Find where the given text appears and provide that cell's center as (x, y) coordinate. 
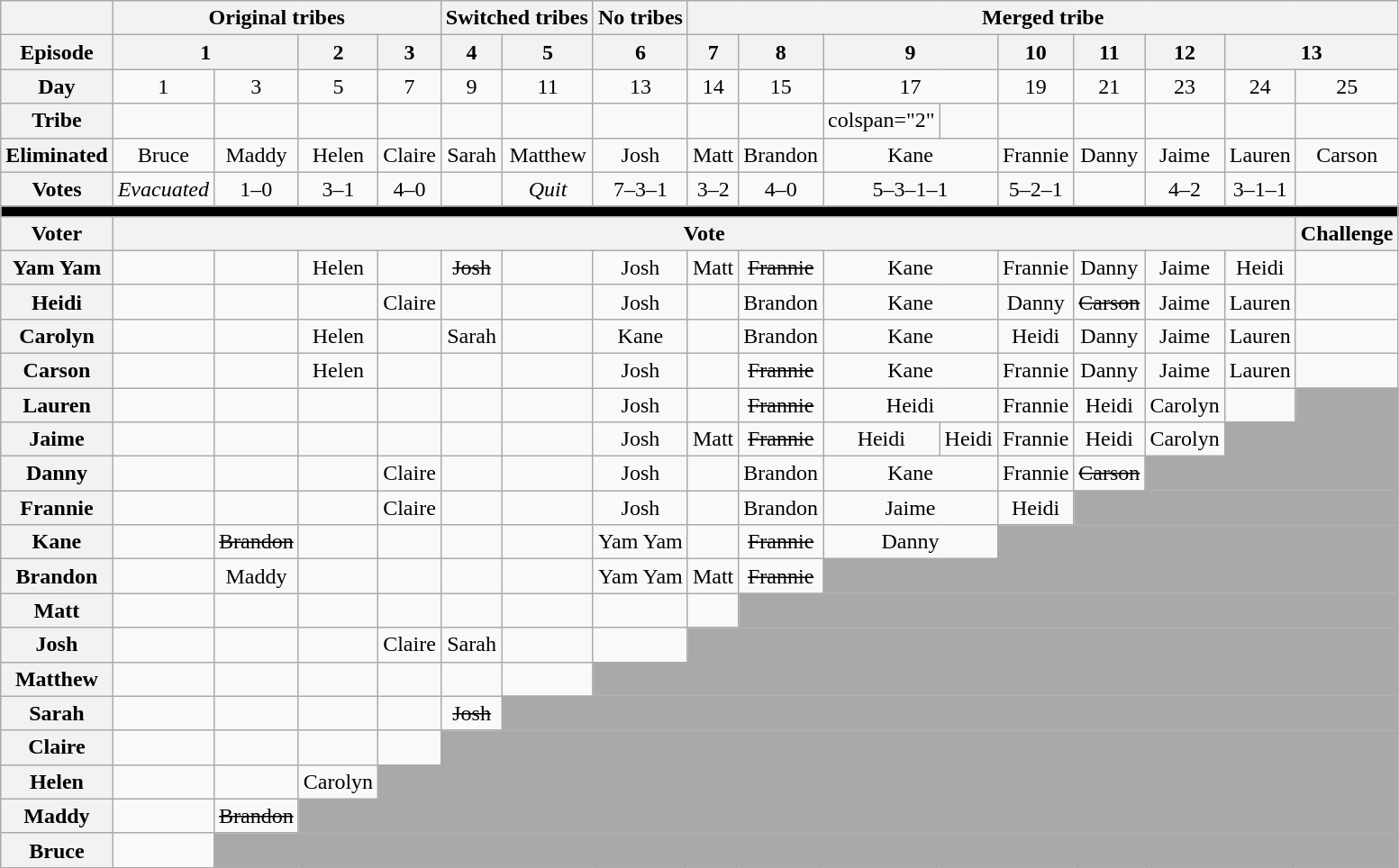
3–1 (338, 189)
6 (640, 52)
3–2 (713, 189)
2 (338, 52)
4 (472, 52)
Evacuated (163, 189)
8 (781, 52)
5–3–1–1 (911, 189)
5–2–1 (1035, 189)
Vote (704, 233)
3–1–1 (1259, 189)
Tribe (57, 121)
Voter (57, 233)
14 (713, 86)
Original tribes (277, 18)
Eliminated (57, 155)
Merged tribe (1043, 18)
Episode (57, 52)
Quit (548, 189)
17 (911, 86)
10 (1035, 52)
23 (1185, 86)
24 (1259, 86)
12 (1185, 52)
Votes (57, 189)
25 (1347, 86)
Switched tribes (517, 18)
21 (1110, 86)
4–2 (1185, 189)
colspan="2" (882, 121)
15 (781, 86)
1–0 (257, 189)
7–3–1 (640, 189)
No tribes (640, 18)
19 (1035, 86)
Day (57, 86)
Challenge (1347, 233)
Pinpoint the cell where the given text exists, returning its [X, Y] midpoint coordinate. 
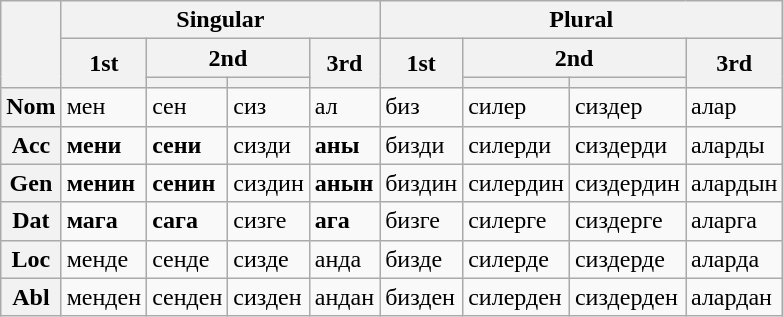
алардын [734, 183]
бизде [422, 259]
силерден [516, 297]
андан [344, 297]
Dat [31, 221]
ага [344, 221]
бизди [422, 145]
Loc [31, 259]
сиздердин [627, 183]
аны [344, 145]
Singular [220, 20]
мага [104, 221]
аларда [734, 259]
алардан [734, 297]
менден [104, 297]
Gen [31, 183]
сенден [188, 297]
сиз [269, 107]
сиздерде [627, 259]
анын [344, 183]
Acc [31, 145]
мен [104, 107]
бизден [422, 297]
силерге [516, 221]
сиздер [627, 107]
сенин [188, 183]
сиздерди [627, 145]
сизден [269, 297]
сенде [188, 259]
силердин [516, 183]
сен [188, 107]
алар [734, 107]
силер [516, 107]
биз [422, 107]
менин [104, 183]
Plural [582, 20]
аларды [734, 145]
Nom [31, 107]
аларга [734, 221]
силерди [516, 145]
сиздерден [627, 297]
сизди [269, 145]
силерде [516, 259]
анда [344, 259]
бизге [422, 221]
сага [188, 221]
ал [344, 107]
биздин [422, 183]
Abl [31, 297]
сиздерге [627, 221]
менде [104, 259]
сизге [269, 221]
сени [188, 145]
сиздин [269, 183]
мени [104, 145]
сизде [269, 259]
Find where the given text appears and provide that cell's center as (X, Y) coordinate. 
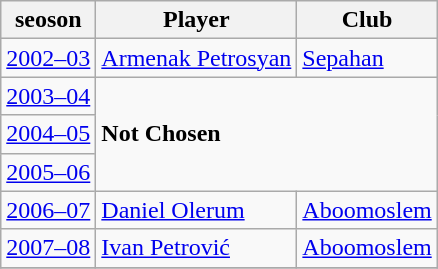
Club (367, 20)
Daniel Olerum (196, 210)
2002–03 (48, 58)
2007–08 (48, 248)
2006–07 (48, 210)
Not Chosen (266, 134)
Armenak Petrosyan (196, 58)
Player (196, 20)
Ivan Petrović (196, 248)
2005–06 (48, 172)
Sepahan (367, 58)
seoson (48, 20)
2003–04 (48, 96)
2004–05 (48, 134)
Capture the cell that displays the provided text and extract its (X, Y) central coordinate. 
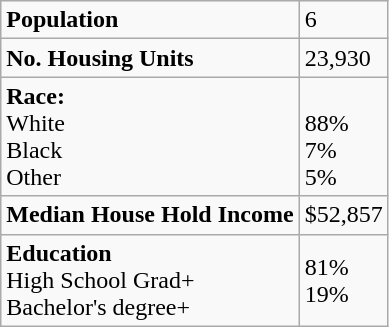
88%7%5% (344, 136)
EducationHigh School Grad+Bachelor's degree+ (150, 280)
6 (344, 20)
Median House Hold Income (150, 215)
Race:WhiteBlackOther (150, 136)
$52,857 (344, 215)
23,930 (344, 58)
No. Housing Units (150, 58)
81%19% (344, 280)
Population (150, 20)
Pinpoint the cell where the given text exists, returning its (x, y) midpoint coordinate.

**Task objective:** Please return all of the lines above word for word, from the first through the last, but leave out the ones that stand in for pictures.

**Finished exercise:**
Find where the given text appears and provide that cell's center as (x, y) coordinate. 
3–1 (338, 189)
6 (640, 52)
3–2 (713, 189)
2 (338, 52)
4 (472, 52)
Evacuated (163, 189)
8 (781, 52)
5–3–1–1 (911, 189)
5–2–1 (1035, 189)
Vote (704, 233)
3–1–1 (1259, 189)
Tribe (57, 121)
Voter (57, 233)
14 (713, 86)
Original tribes (277, 18)
Eliminated (57, 155)
Merged tribe (1043, 18)
Episode (57, 52)
Quit (548, 189)
17 (911, 86)
10 (1035, 52)
23 (1185, 86)
24 (1259, 86)
12 (1185, 52)
Votes (57, 189)
25 (1347, 86)
Switched tribes (517, 18)
21 (1110, 86)
4–2 (1185, 189)
colspan="2" (882, 121)
15 (781, 86)
1–0 (257, 189)
7–3–1 (640, 189)
No tribes (640, 18)
19 (1035, 86)
Day (57, 86)
Challenge (1347, 233)
Pinpoint the cell where the given text exists, returning its [X, Y] midpoint coordinate. 
алардын [734, 183]
бизде [422, 259]
силерден [516, 297]
андан [344, 297]
Dat [31, 221]
ага [344, 221]
бизди [422, 145]
Loc [31, 259]
сиздердин [627, 183]
аны [344, 145]
Singular [220, 20]
мага [104, 221]
аларда [734, 259]
алардан [734, 297]
менден [104, 297]
Gen [31, 183]
сенден [188, 297]
сиз [269, 107]
сиздерде [627, 259]
анын [344, 183]
Acc [31, 145]
мен [104, 107]
бизден [422, 297]
силерге [516, 221]
сиздер [627, 107]
сенин [188, 183]
сиздерди [627, 145]
сизден [269, 297]
сенде [188, 259]
силердин [516, 183]
сен [188, 107]
алар [734, 107]
силер [516, 107]
биз [422, 107]
менин [104, 183]
Plural [582, 20]
аларды [734, 145]
Nom [31, 107]
аларга [734, 221]
силерди [516, 145]
сиздерден [627, 297]
сизди [269, 145]
силерде [516, 259]
анда [344, 259]
бизге [422, 221]
сага [188, 221]
ал [344, 107]
биздин [422, 183]
Abl [31, 297]
сиздерге [627, 221]
менде [104, 259]
сизге [269, 221]
сени [188, 145]
сиздин [269, 183]
мени [104, 145]
сизде [269, 259]
Find where the given text appears and provide that cell's center as (X, Y) coordinate. 
Club (367, 20)
Daniel Olerum (196, 210)
2002–03 (48, 58)
2007–08 (48, 248)
2006–07 (48, 210)
Not Chosen (266, 134)
Armenak Petrosyan (196, 58)
Player (196, 20)
Ivan Petrović (196, 248)
2005–06 (48, 172)
Sepahan (367, 58)
seoson (48, 20)
2003–04 (48, 96)
2004–05 (48, 134)
Capture the cell that displays the provided text and extract its (X, Y) central coordinate. 
88%7%5% (344, 136)
EducationHigh School Grad+Bachelor's degree+ (150, 280)
6 (344, 20)
Median House Hold Income (150, 215)
Race:WhiteBlackOther (150, 136)
$52,857 (344, 215)
23,930 (344, 58)
No. Housing Units (150, 58)
81%19% (344, 280)
Population (150, 20)
Pinpoint the cell where the given text exists, returning its (x, y) midpoint coordinate.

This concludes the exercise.